*** Opening of DATASET RECORDS ***
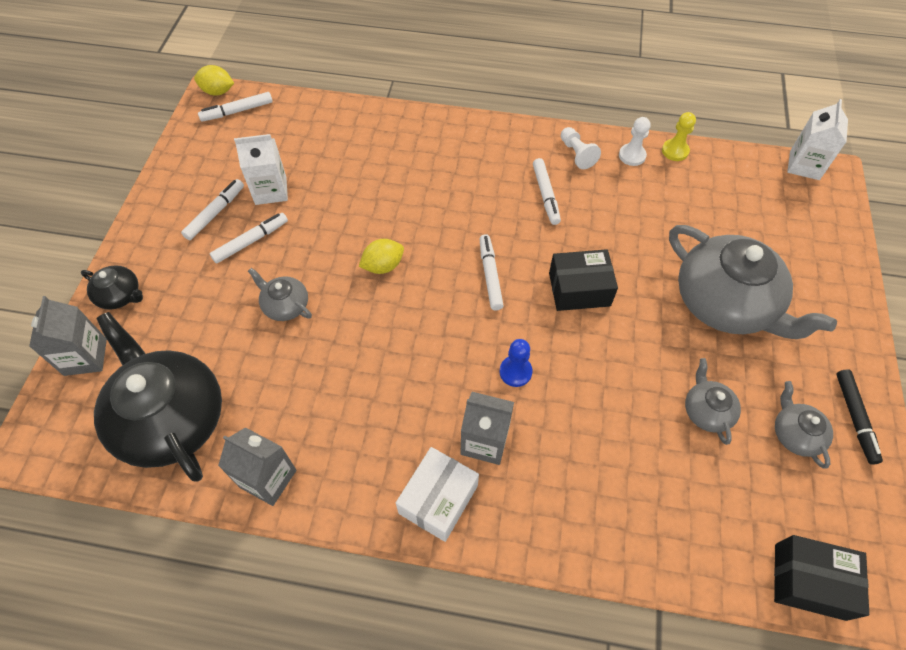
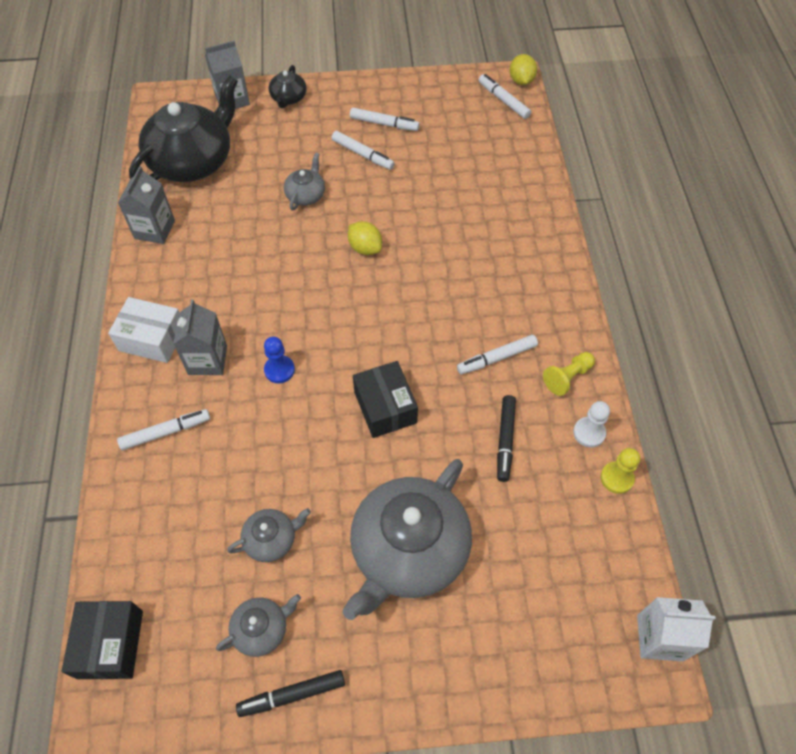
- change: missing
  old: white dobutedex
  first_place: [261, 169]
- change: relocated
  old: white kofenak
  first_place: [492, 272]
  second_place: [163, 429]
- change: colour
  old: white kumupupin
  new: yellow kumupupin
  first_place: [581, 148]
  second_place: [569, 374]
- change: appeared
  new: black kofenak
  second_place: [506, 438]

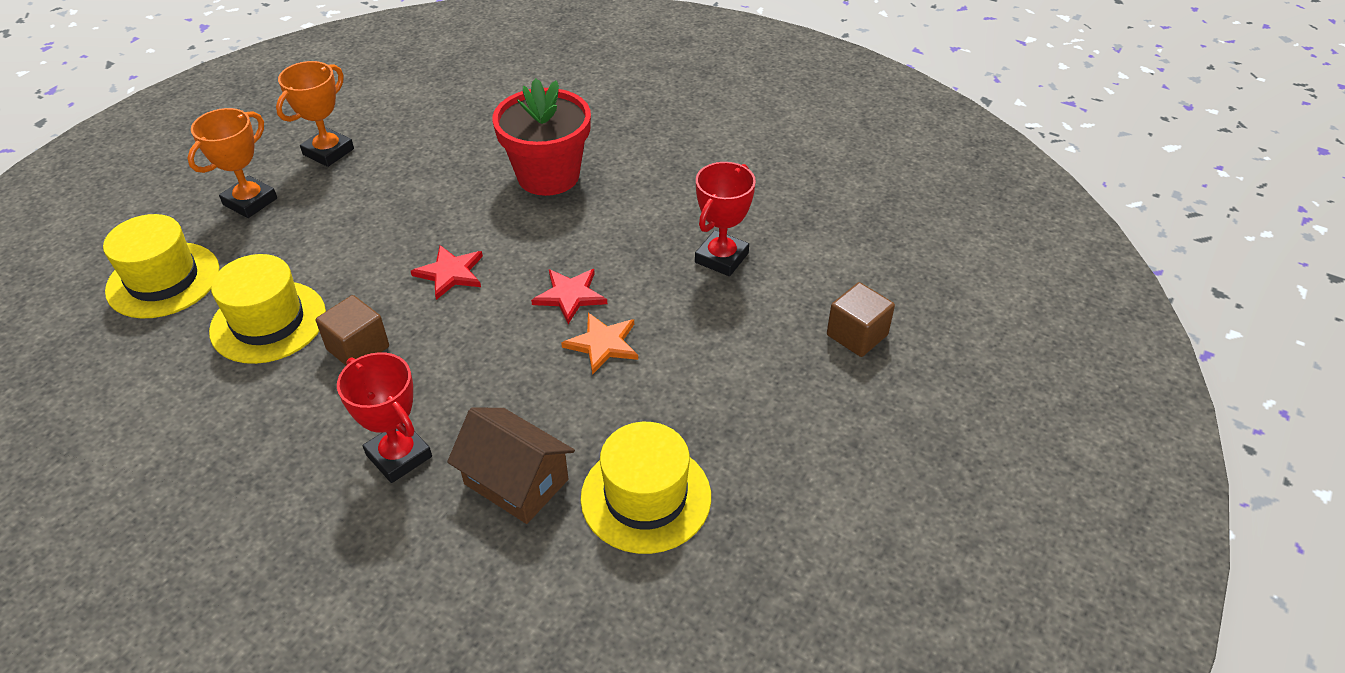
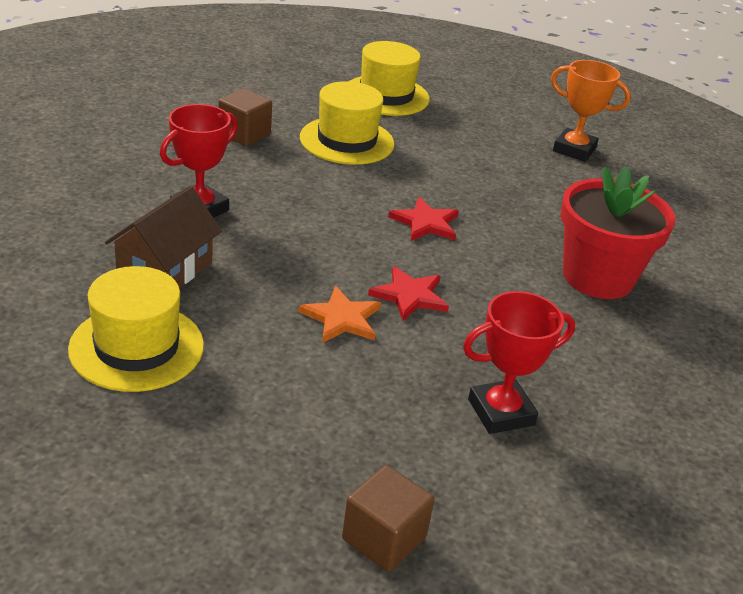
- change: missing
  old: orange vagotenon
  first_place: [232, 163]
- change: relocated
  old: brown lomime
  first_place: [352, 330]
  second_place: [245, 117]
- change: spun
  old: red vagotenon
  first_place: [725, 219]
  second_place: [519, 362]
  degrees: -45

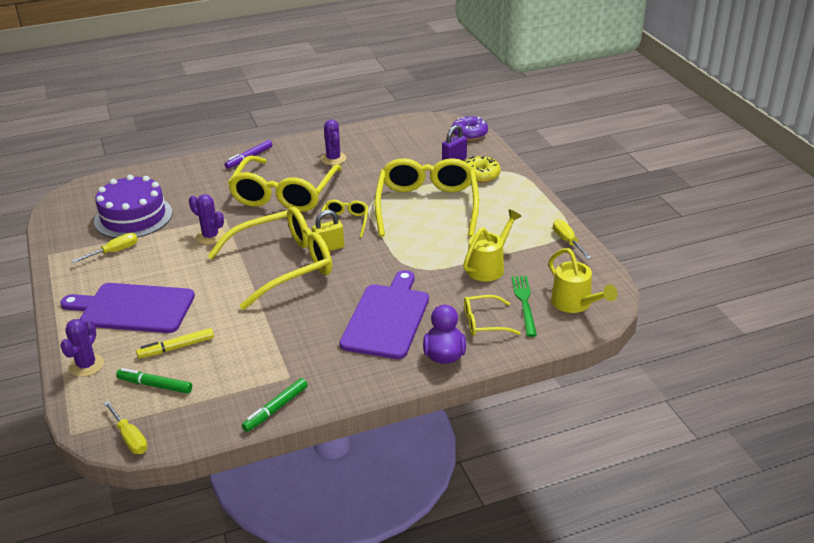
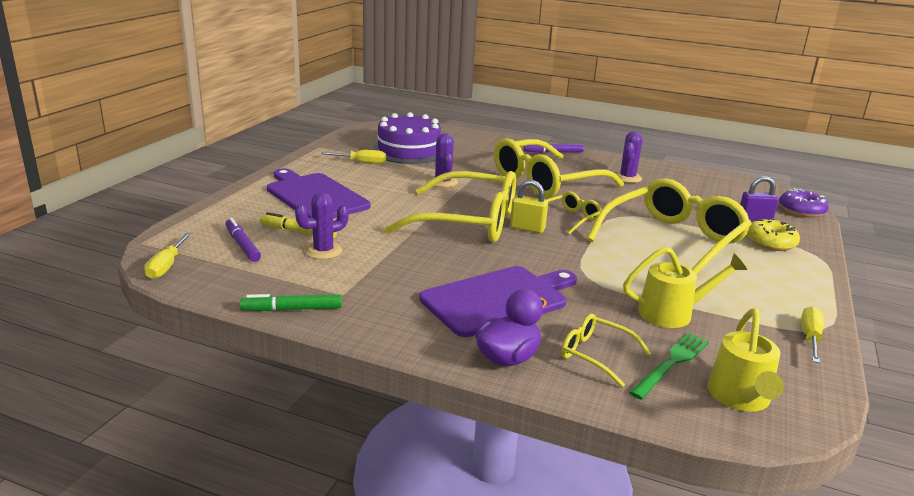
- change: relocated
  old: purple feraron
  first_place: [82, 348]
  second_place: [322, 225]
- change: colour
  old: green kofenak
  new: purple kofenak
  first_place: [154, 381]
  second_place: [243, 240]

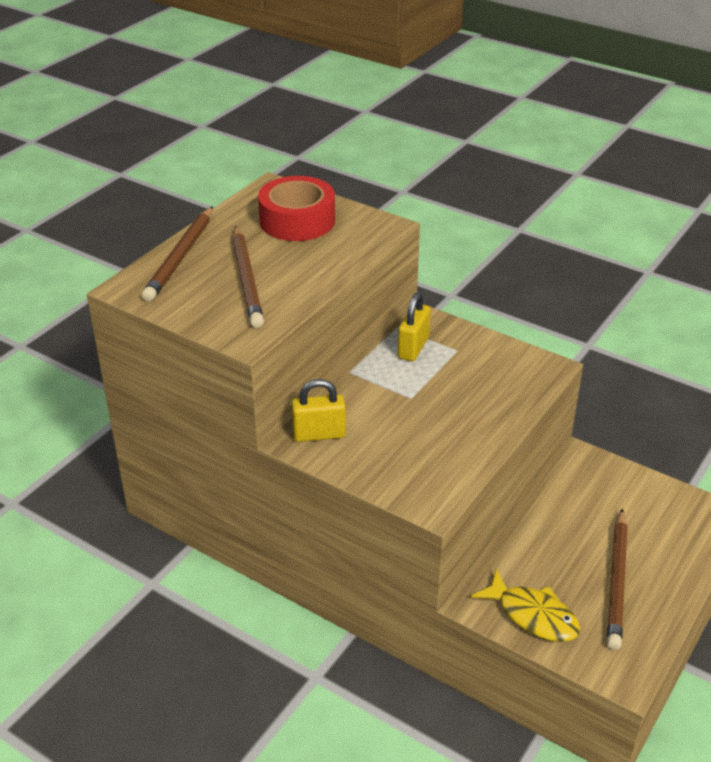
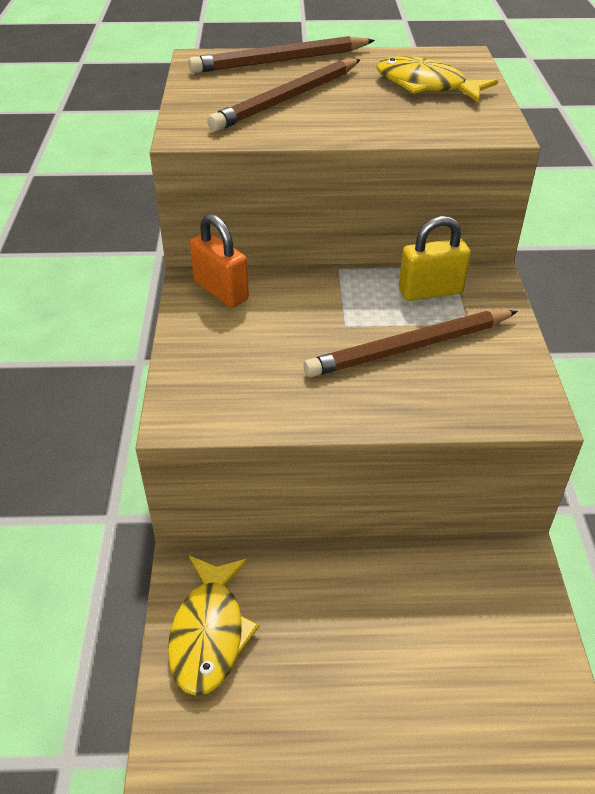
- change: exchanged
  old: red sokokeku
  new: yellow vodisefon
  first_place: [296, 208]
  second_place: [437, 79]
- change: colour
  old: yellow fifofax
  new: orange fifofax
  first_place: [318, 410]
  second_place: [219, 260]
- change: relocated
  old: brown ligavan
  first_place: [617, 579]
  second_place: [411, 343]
*** Close of DATASET RECORDS ***
Scan each line of the entries above for the word "kumupupin" and report how many lines contain it, with nothing else.

» **ANSWER TO THE PROBLEM**
2